# [EXERCISE DETAILS]
Please give the stretch of data from its very start through the line containing "assembly (938, 1538)" as a JSON list of strings, one string per line, with blank lines left out.

# [RECORDS]
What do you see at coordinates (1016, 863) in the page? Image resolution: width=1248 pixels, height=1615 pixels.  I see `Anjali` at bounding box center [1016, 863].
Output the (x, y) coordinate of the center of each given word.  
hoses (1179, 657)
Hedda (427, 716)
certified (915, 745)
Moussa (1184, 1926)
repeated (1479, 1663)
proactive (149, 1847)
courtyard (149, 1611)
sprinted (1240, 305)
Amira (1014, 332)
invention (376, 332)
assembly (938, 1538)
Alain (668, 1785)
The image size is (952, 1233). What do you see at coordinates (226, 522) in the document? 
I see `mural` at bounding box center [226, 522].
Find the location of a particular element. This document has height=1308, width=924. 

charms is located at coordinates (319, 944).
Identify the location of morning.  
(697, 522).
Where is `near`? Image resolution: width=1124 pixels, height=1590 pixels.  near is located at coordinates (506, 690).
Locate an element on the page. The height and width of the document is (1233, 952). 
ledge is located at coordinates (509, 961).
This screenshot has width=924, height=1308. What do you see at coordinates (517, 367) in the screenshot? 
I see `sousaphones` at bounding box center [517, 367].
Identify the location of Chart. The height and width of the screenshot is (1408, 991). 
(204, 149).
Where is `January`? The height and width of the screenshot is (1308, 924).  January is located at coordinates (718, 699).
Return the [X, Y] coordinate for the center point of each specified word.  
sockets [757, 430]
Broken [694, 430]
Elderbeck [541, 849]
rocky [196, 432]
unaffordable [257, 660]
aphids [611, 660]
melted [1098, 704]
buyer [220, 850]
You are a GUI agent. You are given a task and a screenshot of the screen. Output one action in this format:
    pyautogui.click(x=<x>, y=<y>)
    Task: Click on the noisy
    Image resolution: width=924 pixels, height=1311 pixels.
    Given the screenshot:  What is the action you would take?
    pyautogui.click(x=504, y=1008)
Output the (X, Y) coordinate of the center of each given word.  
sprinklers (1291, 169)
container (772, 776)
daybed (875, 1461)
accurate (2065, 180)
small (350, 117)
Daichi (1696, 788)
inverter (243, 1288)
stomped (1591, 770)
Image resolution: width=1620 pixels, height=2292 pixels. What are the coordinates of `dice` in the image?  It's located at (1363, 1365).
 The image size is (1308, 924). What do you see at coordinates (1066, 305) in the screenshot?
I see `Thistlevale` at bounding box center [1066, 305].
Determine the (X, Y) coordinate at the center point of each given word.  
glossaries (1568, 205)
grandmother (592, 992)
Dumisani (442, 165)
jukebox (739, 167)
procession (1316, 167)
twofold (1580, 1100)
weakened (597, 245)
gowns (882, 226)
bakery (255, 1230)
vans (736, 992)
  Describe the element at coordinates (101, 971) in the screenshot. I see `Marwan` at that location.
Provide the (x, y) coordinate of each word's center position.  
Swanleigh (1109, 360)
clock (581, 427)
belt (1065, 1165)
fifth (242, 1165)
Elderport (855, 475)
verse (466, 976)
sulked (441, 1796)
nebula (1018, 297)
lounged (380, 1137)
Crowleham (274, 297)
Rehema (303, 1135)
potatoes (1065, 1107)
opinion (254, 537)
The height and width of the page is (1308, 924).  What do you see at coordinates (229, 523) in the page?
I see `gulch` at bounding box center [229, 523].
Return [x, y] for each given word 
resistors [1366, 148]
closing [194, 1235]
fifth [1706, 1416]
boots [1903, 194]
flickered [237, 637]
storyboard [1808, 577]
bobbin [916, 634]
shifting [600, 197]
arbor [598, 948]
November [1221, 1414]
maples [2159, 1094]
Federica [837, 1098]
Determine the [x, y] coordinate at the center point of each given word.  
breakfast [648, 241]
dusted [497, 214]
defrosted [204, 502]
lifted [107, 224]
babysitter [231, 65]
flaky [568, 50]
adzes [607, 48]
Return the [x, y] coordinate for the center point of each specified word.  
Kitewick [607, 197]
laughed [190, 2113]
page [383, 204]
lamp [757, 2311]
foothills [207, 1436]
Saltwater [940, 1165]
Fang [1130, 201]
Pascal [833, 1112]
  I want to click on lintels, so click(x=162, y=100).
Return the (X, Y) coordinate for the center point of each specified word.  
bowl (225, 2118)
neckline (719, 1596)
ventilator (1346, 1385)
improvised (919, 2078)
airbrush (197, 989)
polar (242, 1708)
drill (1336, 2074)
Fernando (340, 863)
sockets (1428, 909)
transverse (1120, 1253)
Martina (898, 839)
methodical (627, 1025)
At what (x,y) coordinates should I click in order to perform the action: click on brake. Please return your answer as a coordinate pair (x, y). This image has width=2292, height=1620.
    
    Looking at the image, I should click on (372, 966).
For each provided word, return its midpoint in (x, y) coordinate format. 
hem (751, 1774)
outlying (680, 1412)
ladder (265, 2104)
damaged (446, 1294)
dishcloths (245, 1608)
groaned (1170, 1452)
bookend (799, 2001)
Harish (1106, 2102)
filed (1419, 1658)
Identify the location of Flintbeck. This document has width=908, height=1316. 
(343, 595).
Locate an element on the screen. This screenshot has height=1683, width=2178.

# [WORKED ANSWER]
[
  "What do you see at coordinates (1016, 863) in the page? Image resolution: width=1248 pixels, height=1615 pixels.  I see `Anjali` at bounding box center [1016, 863].",
  "Output the (x, y) coordinate of the center of each given word.  ",
  "hoses (1179, 657)",
  "Hedda (427, 716)",
  "certified (915, 745)",
  "Moussa (1184, 1926)",
  "repeated (1479, 1663)",
  "proactive (149, 1847)",
  "courtyard (149, 1611)",
  "sprinted (1240, 305)",
  "Amira (1014, 332)",
  "invention (376, 332)",
  "assembly (938, 1538)"
]